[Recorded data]
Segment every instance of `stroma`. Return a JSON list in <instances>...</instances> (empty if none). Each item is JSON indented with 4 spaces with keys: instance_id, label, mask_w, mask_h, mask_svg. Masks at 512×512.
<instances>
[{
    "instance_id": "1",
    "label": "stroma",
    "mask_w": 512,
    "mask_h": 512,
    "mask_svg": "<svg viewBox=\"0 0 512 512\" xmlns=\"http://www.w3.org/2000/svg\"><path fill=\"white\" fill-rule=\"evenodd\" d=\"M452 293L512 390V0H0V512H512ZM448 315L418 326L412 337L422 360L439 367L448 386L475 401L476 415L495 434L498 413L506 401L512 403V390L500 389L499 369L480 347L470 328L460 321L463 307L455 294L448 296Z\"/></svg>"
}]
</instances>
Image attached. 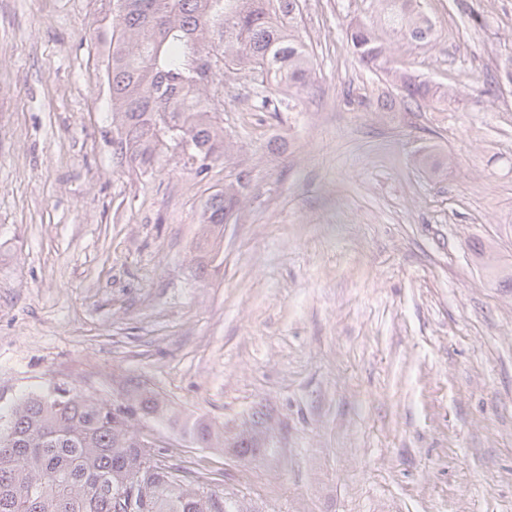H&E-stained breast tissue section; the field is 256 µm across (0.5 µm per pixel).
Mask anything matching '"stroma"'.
I'll use <instances>...</instances> for the list:
<instances>
[{"label": "stroma", "instance_id": "35a3bbf8", "mask_svg": "<svg viewBox=\"0 0 512 512\" xmlns=\"http://www.w3.org/2000/svg\"><path fill=\"white\" fill-rule=\"evenodd\" d=\"M421 2L391 66L451 99L360 62L380 0H305L312 89L226 74L199 174L114 158L108 0H0V408L132 379L168 414L134 430L240 512H512V0ZM257 411L246 457L183 430ZM395 81L399 83L402 91V100L406 104L416 103L419 99L425 100L436 97L438 101H445L448 98V92H442L437 95V90L433 91L428 84L418 82L414 77L406 73L394 72ZM250 184L249 173L240 172L236 178V185H224V197L213 204L211 208L206 207L205 223L227 224L237 214L240 202L241 190L246 189Z\"/></svg>", "mask_w": 512, "mask_h": 512}]
</instances>
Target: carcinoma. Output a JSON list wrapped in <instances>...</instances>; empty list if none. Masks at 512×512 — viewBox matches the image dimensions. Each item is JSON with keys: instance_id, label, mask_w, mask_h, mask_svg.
I'll list each match as a JSON object with an SVG mask.
<instances>
[{"instance_id": "obj_1", "label": "carcinoma", "mask_w": 512, "mask_h": 512, "mask_svg": "<svg viewBox=\"0 0 512 512\" xmlns=\"http://www.w3.org/2000/svg\"><path fill=\"white\" fill-rule=\"evenodd\" d=\"M112 12L110 48L104 74L112 97V147L122 162L153 168L169 153L156 131L164 122L190 144L198 169L224 157V128L218 125L219 83L228 71L258 73L277 95L291 97L313 82V60L300 34V0H122ZM383 26L404 38L428 39L431 26L414 0H383ZM350 40L367 65L387 64V48L375 29L359 24ZM201 53L213 54L208 79L192 81L191 66ZM402 100L437 98L429 85L394 73ZM250 176L240 172L224 186L222 200L206 209L205 223L227 224L238 211ZM128 400L144 416L165 417L158 395L138 383ZM201 448L224 447V433L197 419L186 426ZM13 439L8 475L0 473V512H114L112 490L139 466V435L130 419L104 401L77 393L67 397L29 394L13 406L0 442ZM155 449L156 487L141 512H234L215 491L188 481Z\"/></svg>"}]
</instances>
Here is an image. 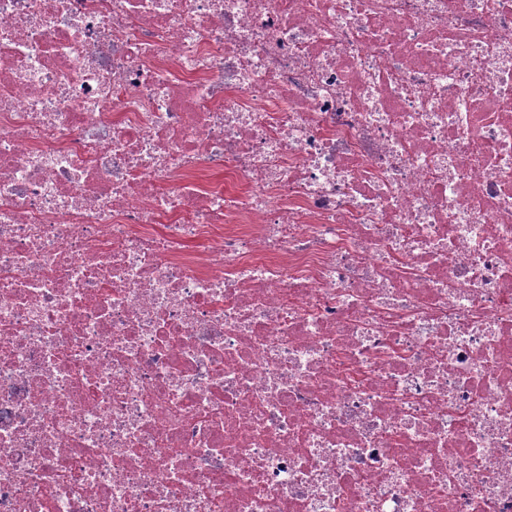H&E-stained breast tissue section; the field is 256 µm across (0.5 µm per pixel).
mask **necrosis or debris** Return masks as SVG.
<instances>
[{
	"instance_id": "necrosis-or-debris-1",
	"label": "necrosis or debris",
	"mask_w": 512,
	"mask_h": 512,
	"mask_svg": "<svg viewBox=\"0 0 512 512\" xmlns=\"http://www.w3.org/2000/svg\"><path fill=\"white\" fill-rule=\"evenodd\" d=\"M0 512H512V0H0Z\"/></svg>"
}]
</instances>
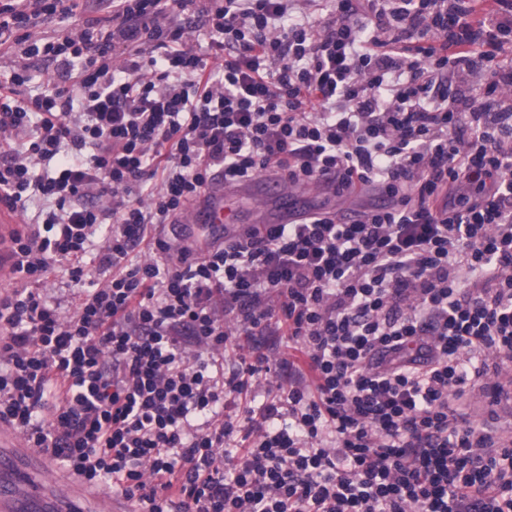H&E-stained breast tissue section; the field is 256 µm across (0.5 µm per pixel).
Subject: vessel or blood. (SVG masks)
Instances as JSON below:
<instances>
[{"label":"vessel or blood","mask_w":512,"mask_h":512,"mask_svg":"<svg viewBox=\"0 0 512 512\" xmlns=\"http://www.w3.org/2000/svg\"><path fill=\"white\" fill-rule=\"evenodd\" d=\"M272 187L268 178L258 176L227 188L213 183L189 208L187 224L204 226L207 244H219L238 235L243 223L240 211L227 205L228 193L242 196L261 195ZM302 203L294 198L282 201L269 216L272 224H289L299 219ZM14 228L10 214L0 213V281L10 277L5 246ZM52 470L34 451L20 447L13 434L0 425V512H71V505L82 498V491L72 485L53 489Z\"/></svg>","instance_id":"1"}]
</instances>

JOB: Output only the lines from the line that contains "mask **necrosis or" through the end of the material, both ends included, and skip every picture.

ANSWER FOR THE TASK:
mask **necrosis or debris** Return masks as SVG.
<instances>
[{
	"instance_id": "necrosis-or-debris-1",
	"label": "necrosis or debris",
	"mask_w": 512,
	"mask_h": 512,
	"mask_svg": "<svg viewBox=\"0 0 512 512\" xmlns=\"http://www.w3.org/2000/svg\"><path fill=\"white\" fill-rule=\"evenodd\" d=\"M0 512H512V0H0Z\"/></svg>"
}]
</instances>
H&E-stained breast tissue section; the field is 256 µm across (0.5 µm per pixel).
Subject: vessel or blood. (SVG masks)
Instances as JSON below:
<instances>
[{"label":"vessel or blood","mask_w":512,"mask_h":512,"mask_svg":"<svg viewBox=\"0 0 512 512\" xmlns=\"http://www.w3.org/2000/svg\"><path fill=\"white\" fill-rule=\"evenodd\" d=\"M272 187L268 178L258 176L227 188L213 183L189 208L187 224L204 226L207 244H219L238 235L243 223L240 211L227 205L228 193L242 196L261 195ZM302 203L294 198L282 201L269 216L272 224H289L299 219ZM14 228L10 214L0 213V281L10 277L5 246ZM52 470L34 451L20 447L13 434L0 425V512H71V505L82 498V491L72 485L53 489Z\"/></svg>","instance_id":"1"}]
</instances>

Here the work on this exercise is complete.